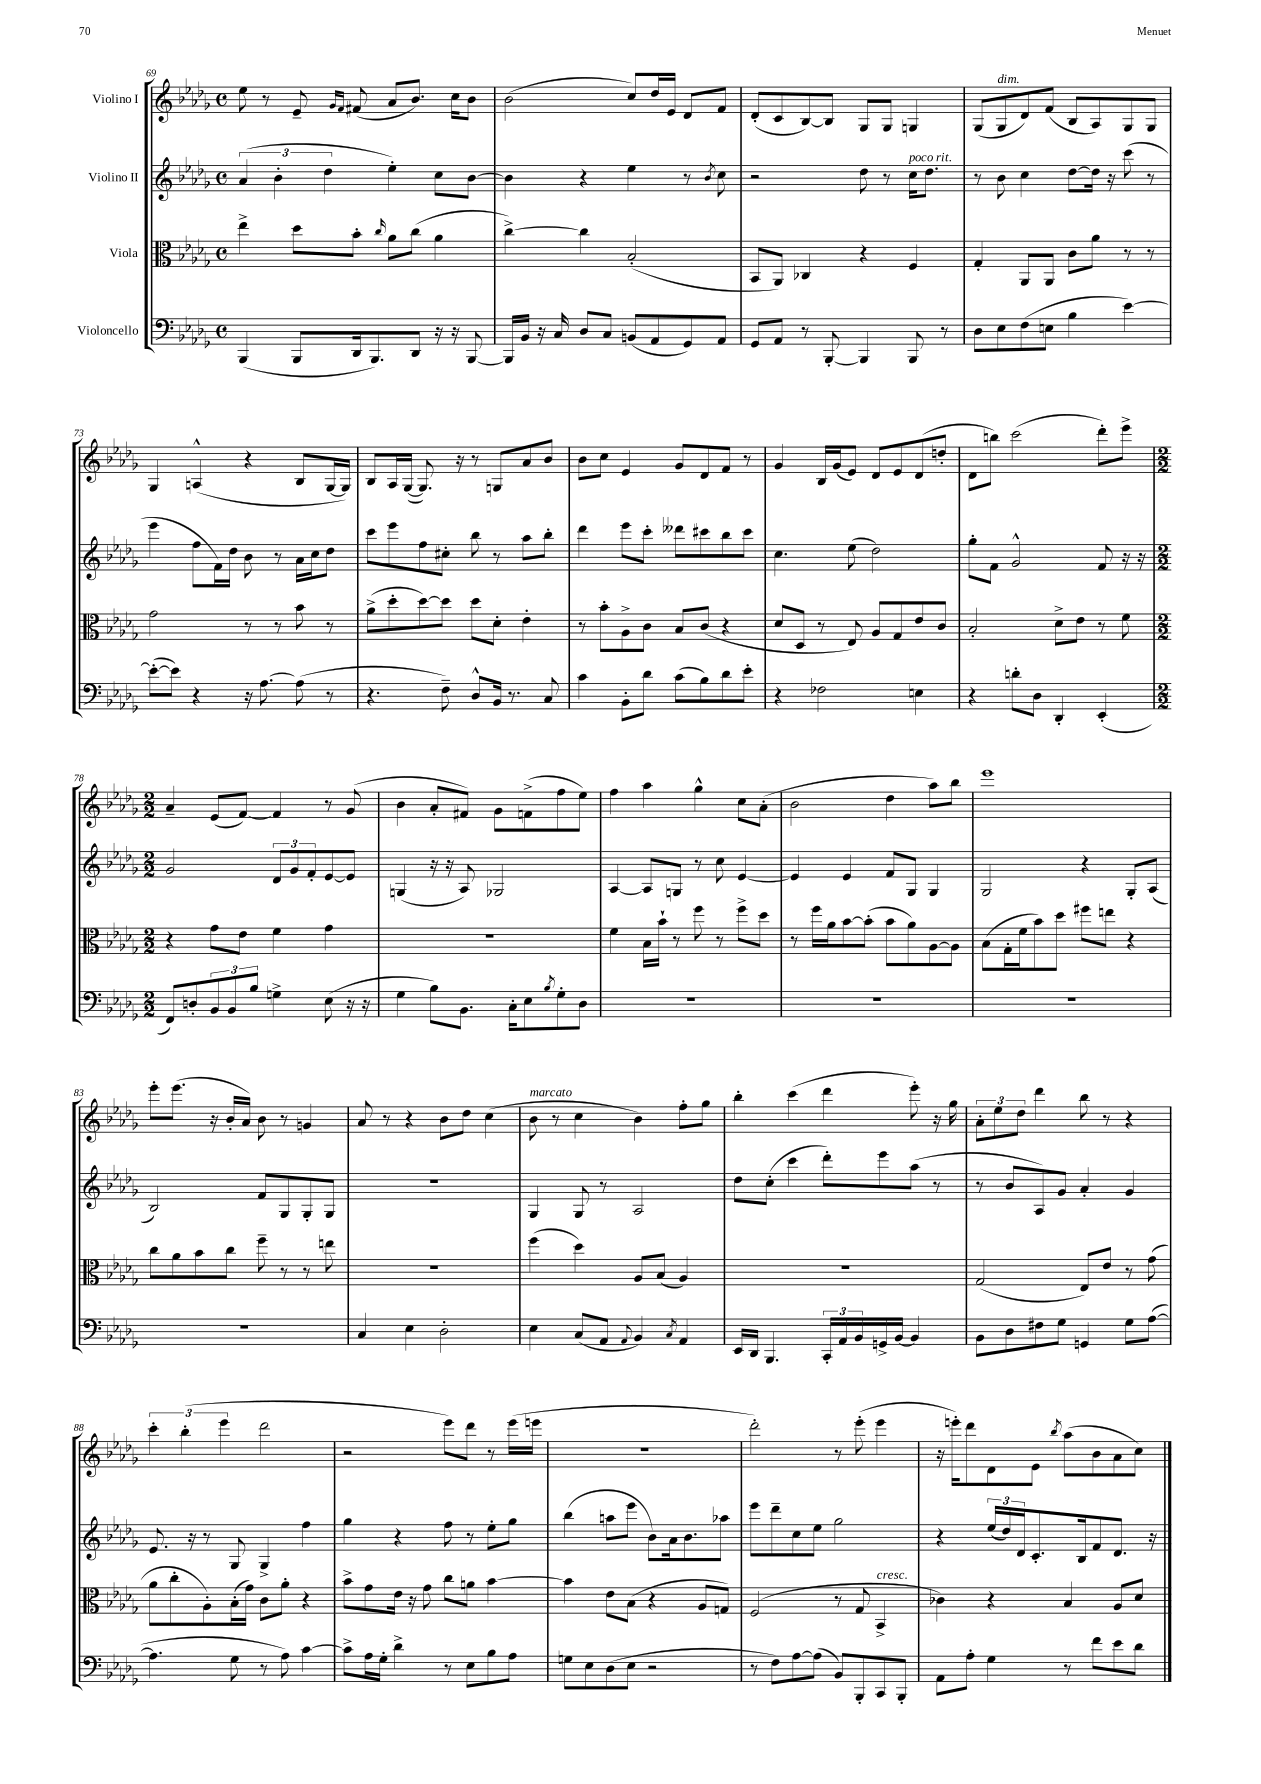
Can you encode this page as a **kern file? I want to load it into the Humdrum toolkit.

**kern	**kern	**kern	**kern
*part4	*part3	*part2	*part1
*staff4	*staff3	*staff2	*staff1
*I"Violoncello	*I"Viola	*I"Violino II	*I"Violino I
*clefF4	*clefC3	*clefG2	*clefG2
*k[b-e-a-d-g-]	*k[b-e-a-d-g-]	*k[b-e-a-d-g-]	*k[b-e-a-d-g-]
*M4/4	*M4/4	*M4/4	*M4/4
*met(c)	*met(c)	*met(c)	*met(c)
=69	=69	=69	=69
(4BBB-/	4ee-^\	(6a-/	8ee-\
.	.	.	8r
.	.	6b-'\	.
8BBB-/L	8dd-\L	.	8e-~/
.	.	6dd-\	.
.	.	.	16qqg-/LL
.	.	.	16qqf/JJ
16DD-/k	8b-'\J	.	(8f#X/
8.BBB-/)	.	.	.
.	16qqcc/	.	.
.	8a-\L	4ee-'\)	8a-/L
8DD-/J	(8cc\J	.	8.b-/J)
16r	4a-\	8cc\L	.
16r	.	.	16cc\KL
[8BBB-/	.	[8b-\J	8b-\J
=70	=70	=70	=70
16BBB-/LL]	[4cc^\)	4b-\]	(2b-\
16BB-/JJ	.	.	.
16r	.	.	.
16C/	.	.	.
8D-/L	4cc\]	4r	.
8C/J	.	.	.
(8BBn/L	(2B-'/	4ee-\	8cc/L)
8AA-/	.	.	16dd-/L
.	.	.	16e-/JJ
8GG-/)	.	8r	8d-/L
.	.	8qb-/	.
8AA-/J	.	8cc\	8f/J
=71	=71	=71	=71
8GG-/L	8BB-/L	2r	(8d-'/L
8AA-/J	8AA-/J)	.	8c/
8r	4C-X/	.	[8B-/)
[8BBB-'/	.	.	8B-/J]
4BBB-/]	4r	8dd-\	8G-/L
.	.	8r	8G-/J
!	!	!LO:TX:a:i:t=poco rit.	!
8BBB-/	4F/	16cc\KL	4Gn/
.	.	8.dd-\J	.
8r	.	.	.
=72	=72	=72	=72
8D-\L	4G-'/	8r	(8G-/L
!	!	!	!LO:TX:a:i:t=dim.
8E-\	.	8b-\	8G-/
(8F\	8AA-/L	4cc\	8d-/)
8En\J	8AA-/J	.	(8f/J
4B-\	8c\L	[8dd-\L	8B-/L
.	8a-\J	16dd-\Jk]	8A-/)
.	.	16r	.
[4e-\)	8r	(8ccc\	8G-/
.	8r	8r	8G-/J
!!LO:LB:g=z
=73	=73	=73	=73
(8e-'\L_	2g-\	4eee-\	4G-/
8e-\J])	.	.	.
4r	.	8ff\L	(4An^^/
.	.	16f\L)	.
.	.	16dd-\JJ	.
16r	8r	8b-\	4r
[8.A-\	.	.	.
.	8r	8r	.
(8A-\]	8b-\	16a-\LL	8B-/L
.	.	16cc\J	.
8r	8r	8dd-\J	[16G-/L
.	.	.	16G-/JJ])
=74	=74	=74	=74
4.r	(8a-^\L	8ccc\L	8B-/L
.	8dd-'\	8eee-\	16A-/L
.	.	.	([16G-/JJ
.	[8dd-\)	8ff\	8.G-/])
8F~\)	8dd-\J]	8cc#X'\J	.
.	.	.	16r
8D-^^/L	8dd-\L	8bb-\	8r
16BB-/Jk	8d-'\J	8r	8Gn/L
8.r	.	.	.
.	4e-'\	8aa-\L	8a-/
8C/	.	8bb-'\J	8b-/J
=75	=75	=75	=75
4c\	8r	4ddd-\	8b-\L
.	8b-'\L	.	8cc\J
8BB-'\L	8A-^\	8eee-\L	4e-/
8d-\J	8c\J	8ccc'\J	.
(8c\L	8B-/L	8ddd--X\L	8g-/L
8B-\)	(8c/J	8ccc#X\	8d-/
8d-\	4r	8bb-\	8f/J
8e-'\J	.	8ccc#\J	8r
=76	=76	=76	=76
4r	8d-/L	4.cc\	4g-/
.	8D-/J	.	.
2F-X\	8r	.	16B-/LL
.	.	.	(16g-/J
.	8E-/)	(8ee-\	8e-/J)
.	8A-/L	2dd-\)	8d-/L
.	8G-/	.	8e-/
4En\	8e-/	.	(8d-/
.	8c/J	.	8ddn'/J
=77	=77	=77	=77
4r	2B-'/	8gg-'\L	8d-\L
.	.	8f\J	8bbn\J)
8dn'\L	.	2g-^^/	(2ccc\
8D-\J	.	.	.
4DD-'/	8d-^\L	.	.
.	8e-\J	.	.
(4EE-'/	8r	8f/	8ddd-'\L)
.	8f\	16r	8eee-^\J
.	.	16r	.
!!LO:LB:g=z
=78	=78	=78	=78
*M2/2	*M2/2	*M2/2	*M2/2
8FF/L)	4r	2g-/	4a-~/
8Dn'/	.	.	.
12BB-/	8g-\L	.	(8e-/L
12BB-/	.	.	.
.	8e-\J	.	[8f/J)
12B-/J	.	.	.
4Gn^\	4f\	12d-/L	4f/]
.	.	12g-/	.
.	.	12f'/	.
(8E-\	4g-\	[8e-/	8r
16r	.	8e-/J]	(8g-/
16r	.	.	.
=79	=79	=79	=79
4G-\	1r	(4Gn/	4b-\
8B-\L)	.	16r	8a-'/L
.	.	16r	.
8.BB-\J	.	8A-/)	8f#X/J)
.	.	2G-X/	8g-\L
16C'\KL	.	.	.
8E-\	.	.	(8fn^\
8qB-/	.	.	.
8G-'\	.	.	8ff\
8D-\J	.	.	8ee-\J)
=80	=80	=80	=80
1r	4f\	[4A-/	4ff\
.	16B-\LL	8A-/L]	4aa-\
.	16b-`\JJ	.	.
.	8r	8Gn/J	.
.	8ff\	8r	4gg-^^\
.	8r	8cc\	.
.	8ff^\L	[4e-/	8cc\L
.	8dd-\J	.	(8a-'\J
=81	=81	=81	=81
1r	8r	4e-/]	2b-\
.	16ff\LL	.	.
.	16a-\J	.	.
.	[8b-\	4e-/	.
.	(8b-'\J]	.	.
.	8b-\L	8f/L	4dd-\
.	8a-\)	8G-/J	.
.	[8A-\	4G-/	8aa-\L)
.	8A-\J]	.	8bb-\J
=82	=82	=82	=82
1r	(8B-\L	2G-/	1eee-
.	16G-'\L	.	.
.	16f\J	.	.
.	8b-\)	.	.
.	8dd-\J	.	.
.	8ff#X\L	4r	.
.	8een\J	.	.
.	4r	8G-'/L	.
.	.	(8A-/J	.
!!LO:LB:g=z
=83	=83	=83	=83
1r	8cc\L	2B-/)	8eee-'\L
.	8a-\	.	(8.eee-\J
.	8b-\	.	.
.	.	.	16r
.	8cc\J	.	16b-'/LL
.	.	.	16a-/JJ)
.	8ff~\	8f/L	8b-\
.	8r	8G-/	8r
.	8r	8G-'/	4gn/
.	8een\	8G-/J	.
=84	=84	=84	=84
4C/	1r	1r	8a-/
.	.	.	8r
4E-\	.	.	4r
2D-'\	.	.	8b-\L
.	.	.	8dd-\J
.	.	.	(4cc\
=85	=85	=85	=85
!	!	!	!LO:TX:a:i:t=marcato
4E-\	(4ff\	4G-/	8b-\
.	.	.	8r
(8C/L	4dd-\)	8G-/	4cc\
8AA-/J	.	8r	.
8qqAA-/	.	.	.
4BB-/)	8A-/L	2A-/	4b-\)
.	(8B-/J	.	.
8qC/	.	.	.
4AA-/	4A-/)	.	8ff'\L
.	.	.	8gg-\J
=86	=86	=86	=86
16EE-/LL	1r	8dd-\L	4bb-'\
16DD-/JJ	.	.	.
4.BBB-/	.	(8cc'\J	.
.	.	4ccc\	(4ccc\
24CC'/LL	.	8ddd-'\L)	4ddd-\
24AA-/	.	.	.
24BB-/	.	.	.
16GGn^/	.	8eee-\	.
[16BB-/JJ	.	.	.
4BB-/]	.	(8aa-\J	8eee-'\)
.	.	8r	16r
.	.	.	16gg-\
=87	=87	=87	=87
8BB-\L	(2G-/	8r	12a-'\L
.	.	.	12ee-\
8D-\	.	8b-/L	.
.	.	.	12dd-\J
8F#X\	.	8A-/)	4ddd-\
8G-\J	.	8g-/J	.
4GGn/	8E-/L)	4a-'/	8bb-\
.	8e-/J	.	8r
8G-\L	8r	4g-/	4r
([8A-\J	(8g-\	.	.
!!LO:LB:g=z
=88	=88	=88	=88
4.A-\]	8a-\L	8.e-/	6ccc'\
.	8cc'\	.	.
.	.	.	(6bb-'\
.	.	16r	.
.	8A-'\)	8r	.
.	.	.	6eee-\
8G-\	(16B-'\L	8G-/	.
.	16g-\JJ)	.	.
8r	8c\L	4G-^/	2ddd-\
8A-\)	8a-'\J	.	.
[4c\	4r	4ff\	.
=89	=89	=89	=89
8c^\L]	8b-^\L	4gg-\	2r
16A-\L	8g-\	.	.
16G-'\JJ	.	.	.
4d-^\	16e-\Jk	4r	.
.	16r	.	.
.	8g-\	.	.
8r	8cc\L	8ff\	8eee-\L)
8E-\L	8an\J	8r	8ddd-\J
8B-\	[4b-\	8ee-'\L	8r
8A-\J	.	8gg-\J	(16eee-\LL
.	.	.	16eeen\JJ
=90	=90	=90	=90
8Gn\L	4b-\]	(4bb-\	1r
8E-\	.	.	.
(8D-\	8e-\L	8aan\L	.
8E-\J	(8B-\J	8eee-\J	.
2r	4r	8b-\L)	.
.	.	16a-\k	.
.	.	8.b-\	.
.	8A-/L	.	.
.	8Gn/J)	8aa-X\J	.
=91	=91	=91	=91
8r	(2F/	8eee-\L	2ddd-'\)
8F\L)	.	8ddd-~\	.
[8A-\	.	8cc\	.
(8A-\J]	.	8ee-\J	.
8BB-/L)	8r	2gg-\	8r
8BBB-'/	8G-/	.	(8eee-'\
!	!LO:TX:a:i:t=cresc.	!	!
8CC/	4BB-^/	.	4eee-\
8BBB-'/J	.	.	.
=92	=92	=92	=92
8AA-\L	4c-X\)	4r	16r
.	.	.	16eeen'\KL)
8A-'\J	.	.	8ddd-\
4G-\	4r	(24ee-/LL	8d-\
.	.	24dd-/)	.
.	.	24d-/J	.
.	.	8.c'/	8e-\J
.	.	.	8qbb-/
8r	4B-/	.	(8aa-\L
.	.	16B-/k	.
8f\L	.	8f/	8b-\
8e-\	8A-/L	8.d-/J	8a-\
8d-\J	8d-/J	.	8cc\J)
.	.	16r	.
==	==	==	==
*-	*-	*-	*-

◆ ◆ ◆ ◆ ◆ ◆ ◆

→ Stated problem:
Count the lines of the data above that contain the string "kern". Reply with the number alone.

→ Complete response:
2